**What this task involves**
Of all the lines below, return only those starting with the line holding "(315, 318) = (606, 337): black" and going on through the line holding "(721, 294) = (424, 108): turquoise", exactly as written.

**Information**
== Segment start ==
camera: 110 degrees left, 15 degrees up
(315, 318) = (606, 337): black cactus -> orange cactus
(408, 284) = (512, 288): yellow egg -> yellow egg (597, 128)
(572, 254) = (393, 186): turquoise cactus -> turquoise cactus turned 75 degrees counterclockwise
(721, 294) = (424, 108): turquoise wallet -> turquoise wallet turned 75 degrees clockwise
== Segment end ==
== Segment start ==
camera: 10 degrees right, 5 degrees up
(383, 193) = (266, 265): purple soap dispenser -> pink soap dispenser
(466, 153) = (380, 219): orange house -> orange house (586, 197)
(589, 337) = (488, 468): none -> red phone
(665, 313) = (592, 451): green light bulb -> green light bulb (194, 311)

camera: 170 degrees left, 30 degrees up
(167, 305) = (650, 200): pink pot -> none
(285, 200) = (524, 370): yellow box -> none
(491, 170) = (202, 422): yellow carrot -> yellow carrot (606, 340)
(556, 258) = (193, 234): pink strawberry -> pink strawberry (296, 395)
== Segment end ==
**Written solution**
(315, 318) = (606, 337): black cactus -> orange cactus
(408, 284) = (512, 288): yellow egg -> yellow egg (597, 128)
(572, 254) = (393, 186): turquoise cactus -> turquoise cactus turned 75 degrees counterclockwise
(721, 294) = (424, 108): turquoise wallet -> turquoise wallet turned 75 degrees clockwise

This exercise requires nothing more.